[start of MATERIAL PROVIDED]

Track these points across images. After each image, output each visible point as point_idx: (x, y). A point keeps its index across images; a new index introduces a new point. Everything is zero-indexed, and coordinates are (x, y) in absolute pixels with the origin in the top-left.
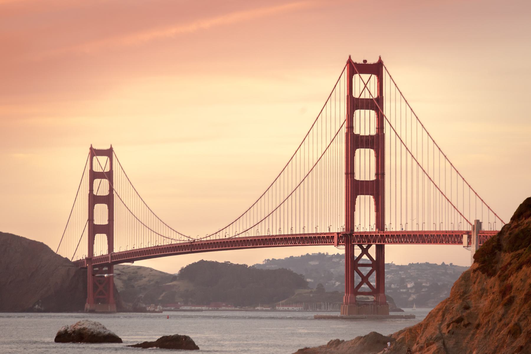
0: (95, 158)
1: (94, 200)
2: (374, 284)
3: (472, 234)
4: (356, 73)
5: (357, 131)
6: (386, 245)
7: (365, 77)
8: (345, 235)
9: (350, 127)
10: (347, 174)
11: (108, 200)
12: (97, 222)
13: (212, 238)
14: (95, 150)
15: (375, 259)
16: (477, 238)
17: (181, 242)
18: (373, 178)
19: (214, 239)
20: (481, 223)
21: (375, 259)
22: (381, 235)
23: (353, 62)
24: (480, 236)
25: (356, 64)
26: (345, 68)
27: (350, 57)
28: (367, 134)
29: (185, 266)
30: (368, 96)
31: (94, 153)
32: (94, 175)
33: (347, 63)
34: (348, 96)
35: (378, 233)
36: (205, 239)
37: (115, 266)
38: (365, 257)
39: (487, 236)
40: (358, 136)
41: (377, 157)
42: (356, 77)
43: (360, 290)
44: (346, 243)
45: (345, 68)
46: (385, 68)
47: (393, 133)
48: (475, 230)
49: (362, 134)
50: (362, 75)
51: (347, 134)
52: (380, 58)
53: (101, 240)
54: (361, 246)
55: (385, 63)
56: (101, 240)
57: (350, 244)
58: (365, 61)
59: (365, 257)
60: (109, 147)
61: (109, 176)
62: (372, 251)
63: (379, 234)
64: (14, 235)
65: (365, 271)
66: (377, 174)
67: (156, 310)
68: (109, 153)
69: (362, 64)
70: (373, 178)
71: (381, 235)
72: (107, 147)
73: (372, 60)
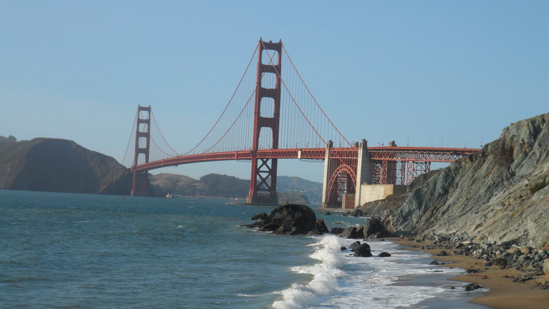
0: (140, 111)
1: (139, 135)
2: (270, 185)
3: (326, 150)
4: (264, 49)
5: (263, 86)
6: (278, 160)
7: (272, 53)
8: (252, 152)
9: (259, 83)
10: (255, 113)
11: (147, 135)
12: (140, 147)
13: (188, 155)
14: (141, 107)
15: (270, 167)
16: (329, 152)
17: (174, 157)
18: (272, 116)
19: (189, 155)
20: (332, 143)
21: (271, 168)
22: (272, 152)
23: (263, 42)
24: (331, 151)
25: (264, 43)
26: (258, 46)
27: (261, 38)
28: (271, 88)
29: (203, 176)
30: (272, 65)
31: (141, 109)
32: (140, 121)
33: (259, 42)
34: (258, 63)
35: (271, 150)
36: (184, 155)
37: (150, 172)
38: (264, 166)
39: (335, 151)
40: (264, 89)
41: (276, 103)
42: (264, 51)
43: (260, 188)
44: (253, 157)
45: (258, 46)
46: (283, 46)
47: (285, 89)
48: (328, 147)
49: (265, 88)
50: (268, 51)
51: (257, 87)
52: (280, 40)
53: (142, 157)
54: (262, 159)
55: (284, 44)
56: (142, 157)
57: (255, 158)
58: (271, 42)
59: (264, 166)
60: (148, 106)
61: (148, 122)
62: (269, 163)
63: (271, 151)
64: (103, 155)
65: (264, 175)
66: (275, 114)
67: (170, 197)
68: (148, 109)
69: (268, 43)
70: (273, 116)
71: (272, 152)
72: (147, 106)
73: (275, 41)
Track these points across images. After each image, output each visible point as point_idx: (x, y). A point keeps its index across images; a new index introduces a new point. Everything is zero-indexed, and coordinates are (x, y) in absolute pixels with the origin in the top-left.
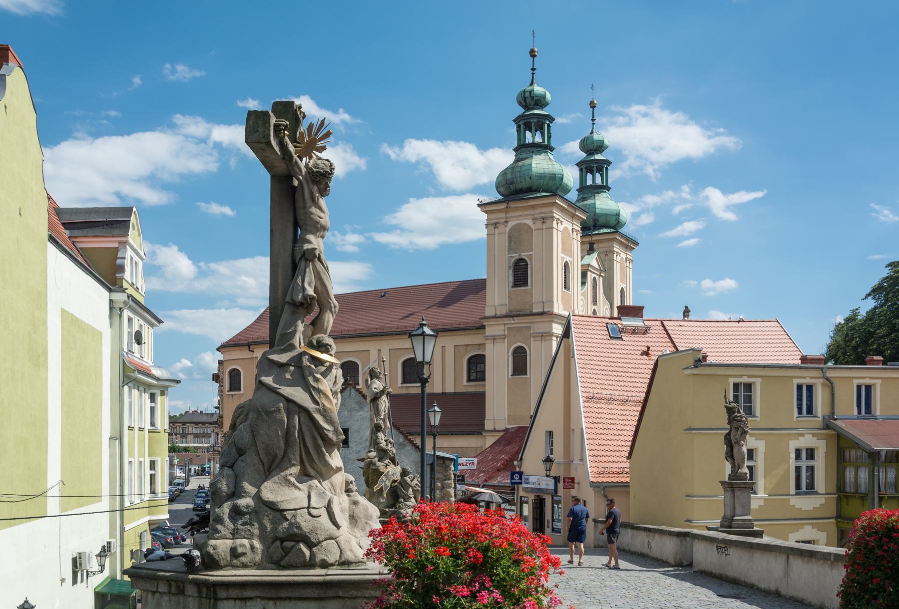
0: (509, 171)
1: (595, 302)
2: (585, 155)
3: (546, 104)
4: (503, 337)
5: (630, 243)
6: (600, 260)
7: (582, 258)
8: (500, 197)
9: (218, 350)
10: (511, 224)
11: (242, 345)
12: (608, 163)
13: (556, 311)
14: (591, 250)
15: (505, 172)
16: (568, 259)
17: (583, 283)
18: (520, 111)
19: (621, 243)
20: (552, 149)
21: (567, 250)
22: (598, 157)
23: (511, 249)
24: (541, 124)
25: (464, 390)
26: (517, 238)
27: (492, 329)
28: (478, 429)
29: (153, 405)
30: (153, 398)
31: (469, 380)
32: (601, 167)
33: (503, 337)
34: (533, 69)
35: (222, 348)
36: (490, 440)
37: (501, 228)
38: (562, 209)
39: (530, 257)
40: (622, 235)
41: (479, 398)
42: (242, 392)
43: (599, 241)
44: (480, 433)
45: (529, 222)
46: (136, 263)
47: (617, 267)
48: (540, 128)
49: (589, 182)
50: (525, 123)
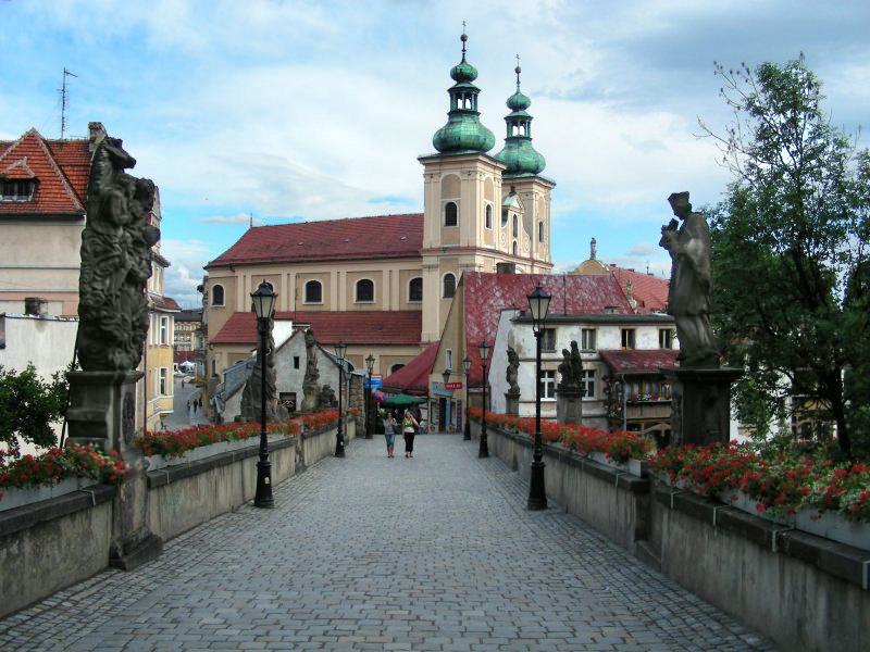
0: (443, 132)
1: (515, 235)
2: (511, 111)
3: (474, 79)
4: (437, 267)
5: (549, 184)
6: (521, 201)
7: (503, 200)
8: (437, 152)
10: (443, 176)
11: (225, 266)
12: (530, 118)
13: (478, 245)
14: (513, 193)
15: (439, 133)
16: (489, 202)
17: (504, 220)
18: (453, 83)
19: (540, 185)
20: (478, 114)
21: (489, 195)
22: (521, 113)
23: (444, 195)
24: (472, 93)
25: (406, 308)
26: (449, 186)
27: (428, 260)
28: (415, 341)
31: (412, 298)
32: (525, 121)
33: (437, 267)
34: (464, 50)
35: (210, 267)
36: (424, 349)
37: (435, 177)
38: (485, 163)
39: (459, 202)
40: (540, 179)
41: (415, 318)
43: (520, 184)
44: (418, 345)
45: (458, 174)
47: (535, 204)
48: (468, 96)
49: (515, 133)
50: (455, 93)
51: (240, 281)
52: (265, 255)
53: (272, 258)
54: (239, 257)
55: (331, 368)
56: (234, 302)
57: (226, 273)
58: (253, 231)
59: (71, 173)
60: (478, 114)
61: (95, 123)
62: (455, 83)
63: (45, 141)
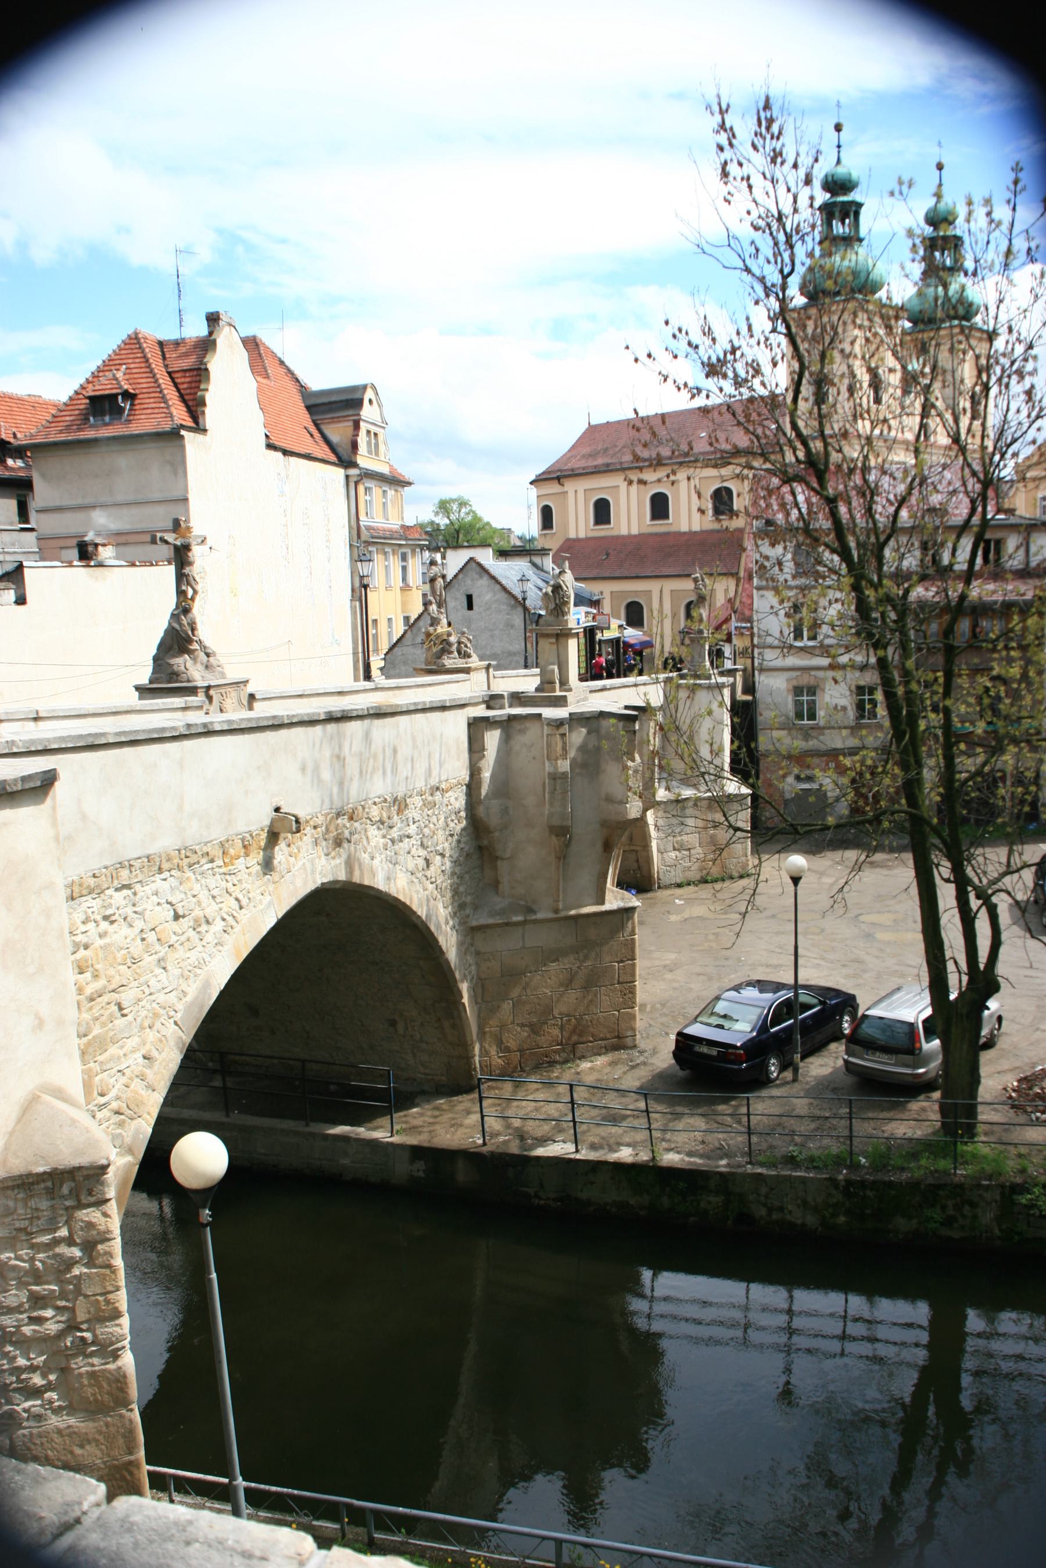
9: (531, 483)
20: (861, 240)
29: (404, 564)
30: (404, 558)
42: (554, 531)
46: (376, 434)
51: (571, 495)
52: (600, 461)
53: (608, 465)
54: (569, 466)
55: (513, 607)
56: (565, 526)
57: (553, 488)
58: (593, 431)
59: (183, 380)
60: (861, 240)
61: (212, 314)
62: (828, 195)
63: (161, 344)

[end of MATERIAL PROVIDED]

Present every line of the data above as a Markdown table with the columns "No." and "Line", numbering the rows in order and omitting blank lines. Leave the pictures out of the table.

| No. | Line |
|---|---|
| 1 | Track these points across images. After each image, output each visible point as point_idx: (x, y). A point keeps its index across images; a new index introduces a new point. Everything is zero-indexed, and coordinates are (x, y) in absolute pixels with the origin in the top-left. |
| 2 | 0: (95, 158) |
| 3 | 1: (94, 200) |
| 4 | 2: (374, 284) |
| 5 | 3: (472, 234) |
| 6 | 4: (356, 73) |
| 7 | 5: (357, 131) |
| 8 | 6: (386, 245) |
| 9 | 7: (365, 77) |
| 10 | 8: (345, 235) |
| 11 | 9: (350, 127) |
| 12 | 10: (347, 174) |
| 13 | 11: (108, 200) |
| 14 | 12: (97, 222) |
| 15 | 13: (212, 238) |
| 16 | 14: (95, 150) |
| 17 | 15: (375, 259) |
| 18 | 16: (477, 238) |
| 19 | 17: (181, 242) |
| 20 | 18: (373, 178) |
| 21 | 19: (214, 239) |
| 22 | 20: (481, 223) |
| 23 | 21: (375, 259) |
| 24 | 22: (381, 235) |
| 25 | 23: (353, 62) |
| 26 | 24: (480, 236) |
| 27 | 25: (356, 64) |
| 28 | 26: (345, 68) |
| 29 | 27: (350, 57) |
| 30 | 28: (367, 134) |
| 31 | 29: (185, 266) |
| 32 | 30: (368, 96) |
| 33 | 31: (94, 153) |
| 34 | 32: (94, 175) |
| 35 | 33: (347, 63) |
| 36 | 34: (348, 96) |
| 37 | 35: (378, 233) |
| 38 | 36: (205, 239) |
| 39 | 37: (115, 266) |
| 40 | 38: (365, 257) |
| 41 | 39: (487, 236) |
| 42 | 40: (358, 136) |
| 43 | 41: (377, 157) |
| 44 | 42: (356, 77) |
| 45 | 43: (360, 290) |
| 46 | 44: (346, 243) |
| 47 | 45: (345, 68) |
| 48 | 46: (385, 68) |
| 49 | 47: (393, 133) |
| 50 | 48: (475, 230) |
| 51 | 49: (362, 134) |
| 52 | 50: (362, 75) |
| 53 | 51: (347, 134) |
| 54 | 52: (380, 58) |
| 55 | 53: (101, 240) |
| 56 | 54: (361, 246) |
| 57 | 55: (385, 63) |
| 58 | 56: (101, 240) |
| 59 | 57: (350, 244) |
| 60 | 58: (365, 61) |
| 61 | 59: (365, 257) |
| 62 | 60: (109, 147) |
| 63 | 61: (109, 176) |
| 64 | 62: (372, 251) |
| 65 | 63: (379, 234) |
| 66 | 64: (14, 235) |
| 67 | 65: (365, 271) |
| 68 | 66: (377, 174) |
| 69 | 67: (156, 310) |
| 70 | 68: (109, 153) |
| 71 | 69: (362, 64) |
| 72 | 70: (373, 178) |
| 73 | 71: (381, 235) |
| 74 | 72: (107, 147) |
| 75 | 73: (372, 60) |
| 76 | 0: (140, 111) |
| 77 | 1: (139, 135) |
| 78 | 2: (270, 185) |
| 79 | 3: (326, 150) |
| 80 | 4: (264, 49) |
| 81 | 5: (263, 86) |
| 82 | 6: (278, 160) |
| 83 | 7: (272, 53) |
| 84 | 8: (252, 152) |
| 85 | 9: (259, 83) |
| 86 | 10: (255, 113) |
| 87 | 11: (147, 135) |
| 88 | 12: (140, 147) |
| 89 | 13: (188, 155) |
| 90 | 14: (141, 107) |
| 91 | 15: (270, 167) |
| 92 | 16: (329, 152) |
| 93 | 17: (174, 157) |
| 94 | 18: (272, 116) |
| 95 | 19: (189, 155) |
| 96 | 20: (332, 143) |
| 97 | 21: (271, 168) |
| 98 | 22: (272, 152) |
| 99 | 23: (263, 42) |
| 100 | 24: (331, 151) |
| 101 | 25: (264, 43) |
| 102 | 26: (258, 46) |
| 103 | 27: (261, 38) |
| 104 | 28: (271, 88) |
| 105 | 29: (203, 176) |
| 106 | 30: (272, 65) |
| 107 | 31: (141, 109) |
| 108 | 32: (140, 121) |
| 109 | 33: (259, 42) |
| 110 | 34: (258, 63) |
| 111 | 35: (271, 150) |
| 112 | 36: (184, 155) |
| 113 | 37: (150, 172) |
| 114 | 38: (264, 166) |
| 115 | 39: (335, 151) |
| 116 | 40: (264, 89) |
| 117 | 41: (276, 103) |
| 118 | 42: (264, 51) |
| 119 | 43: (260, 188) |
| 120 | 44: (253, 157) |
| 121 | 45: (258, 46) |
| 122 | 46: (283, 46) |
| 123 | 47: (285, 89) |
| 124 | 48: (328, 147) |
| 125 | 49: (265, 88) |
| 126 | 50: (268, 51) |
| 127 | 51: (257, 87) |
| 128 | 52: (280, 40) |
| 129 | 53: (142, 157) |
| 130 | 54: (262, 159) |
| 131 | 55: (284, 44) |
| 132 | 56: (142, 157) |
| 133 | 57: (255, 158) |
| 134 | 58: (271, 42) |
| 135 | 59: (264, 166) |
| 136 | 60: (148, 106) |
| 137 | 61: (148, 122) |
| 138 | 62: (269, 163) |
| 139 | 63: (271, 151) |
| 140 | 64: (103, 155) |
| 141 | 65: (264, 175) |
| 142 | 66: (275, 114) |
| 143 | 67: (170, 197) |
| 144 | 68: (148, 109) |
| 145 | 69: (268, 43) |
| 146 | 70: (273, 116) |
| 147 | 71: (272, 152) |
| 148 | 72: (147, 106) |
| 149 | 73: (275, 41) |
| 150 | Track these points across images. After each image, output each visible point as point_idx: (x, y). A point keeps its index across images; a new index introduces a new point. Everything is zero-indexed, and coordinates are (x, y) in absolute pixels with the origin in the top-left. |
| 151 | 0: (509, 171) |
| 152 | 1: (595, 302) |
| 153 | 2: (585, 155) |
| 154 | 3: (546, 104) |
| 155 | 4: (503, 337) |
| 156 | 5: (630, 243) |
| 157 | 6: (600, 260) |
| 158 | 7: (582, 258) |
| 159 | 8: (500, 197) |
| 160 | 9: (218, 350) |
| 161 | 10: (511, 224) |
| 162 | 11: (242, 345) |
| 163 | 12: (608, 163) |
| 164 | 13: (556, 311) |
| 165 | 14: (591, 250) |
| 166 | 15: (505, 172) |
| 167 | 16: (568, 259) |
| 168 | 17: (583, 283) |
| 169 | 18: (520, 111) |
| 170 | 19: (621, 243) |
| 171 | 20: (552, 149) |
| 172 | 21: (567, 250) |
| 173 | 22: (598, 157) |
| 174 | 23: (511, 249) |
| 175 | 24: (541, 124) |
| 176 | 25: (464, 390) |
| 177 | 26: (517, 238) |
| 178 | 27: (492, 329) |
| 179 | 28: (478, 429) |
| 180 | 29: (153, 405) |
| 181 | 30: (153, 398) |
| 182 | 31: (469, 380) |
| 183 | 32: (601, 167) |
| 184 | 33: (503, 337) |
| 185 | 34: (533, 69) |
| 186 | 35: (222, 348) |
| 187 | 36: (490, 440) |
| 188 | 37: (501, 228) |
| 189 | 38: (562, 209) |
| 190 | 39: (530, 257) |
| 191 | 40: (622, 235) |
| 192 | 41: (479, 398) |
| 193 | 42: (242, 392) |
| 194 | 43: (599, 241) |
| 195 | 44: (480, 433) |
| 196 | 45: (529, 222) |
| 197 | 46: (136, 263) |
| 198 | 47: (617, 267) |
| 199 | 48: (540, 128) |
| 200 | 49: (589, 182) |
| 201 | 50: (525, 123) |
| 202 | 0: (443, 132) |
| 203 | 1: (515, 235) |
| 204 | 2: (511, 111) |
| 205 | 3: (474, 79) |
| 206 | 4: (437, 267) |
| 207 | 5: (549, 184) |
| 208 | 6: (521, 201) |
| 209 | 7: (503, 200) |
| 210 | 8: (437, 152) |
| 211 | 10: (443, 176) |
| 212 | 11: (225, 266) |
| 213 | 12: (530, 118) |
| 214 | 13: (478, 245) |
| 215 | 14: (513, 193) |
| 216 | 15: (439, 133) |
| 217 | 16: (489, 202) |
| 218 | 17: (504, 220) |
| 219 | 18: (453, 83) |
| 220 | 19: (540, 185) |
| 221 | 20: (478, 114) |
| 222 | 21: (489, 195) |
| 223 | 22: (521, 113) |
| 224 | 23: (444, 195) |
| 225 | 24: (472, 93) |
| 226 | 25: (406, 308) |
| 227 | 26: (449, 186) |
| 228 | 27: (428, 260) |
| 229 | 28: (415, 341) |
| 230 | 31: (412, 298) |
| 231 | 32: (525, 121) |
| 232 | 33: (437, 267) |
| 233 | 34: (464, 50) |
| 234 | 35: (210, 267) |
| 235 | 36: (424, 349) |
| 236 | 37: (435, 177) |
| 237 | 38: (485, 163) |
| 238 | 39: (459, 202) |
| 239 | 40: (540, 179) |
| 240 | 41: (415, 318) |
| 241 | 43: (520, 184) |
| 242 | 44: (418, 345) |
| 243 | 45: (458, 174) |
| 244 | 47: (535, 204) |
| 245 | 48: (468, 96) |
| 246 | 49: (515, 133) |
| 247 | 50: (455, 93) |
| 248 | 51: (240, 281) |
| 249 | 52: (265, 255) |
| 250 | 53: (272, 258) |
| 251 | 54: (239, 257) |
| 252 | 55: (331, 368) |
| 253 | 56: (234, 302) |
| 254 | 57: (226, 273) |
| 255 | 58: (253, 231) |
| 256 | 59: (71, 173) |
| 257 | 60: (478, 114) |
| 258 | 61: (95, 123) |
| 259 | 62: (455, 83) |
| 260 | 63: (45, 141) |
| 261 | 9: (531, 483) |
| 262 | 20: (861, 240) |
| 263 | 29: (404, 564) |
| 264 | 30: (404, 558) |
| 265 | 42: (554, 531) |
| 266 | 46: (376, 434) |
| 267 | 51: (571, 495) |
| 268 | 52: (600, 461) |
| 269 | 53: (608, 465) |
| 270 | 54: (569, 466) |
| 271 | 55: (513, 607) |
| 272 | 56: (565, 526) |
| 273 | 57: (553, 488) |
| 274 | 58: (593, 431) |
| 275 | 59: (183, 380) |
| 276 | 60: (861, 240) |
| 277 | 61: (212, 314) |
| 278 | 62: (828, 195) |
| 279 | 63: (161, 344) |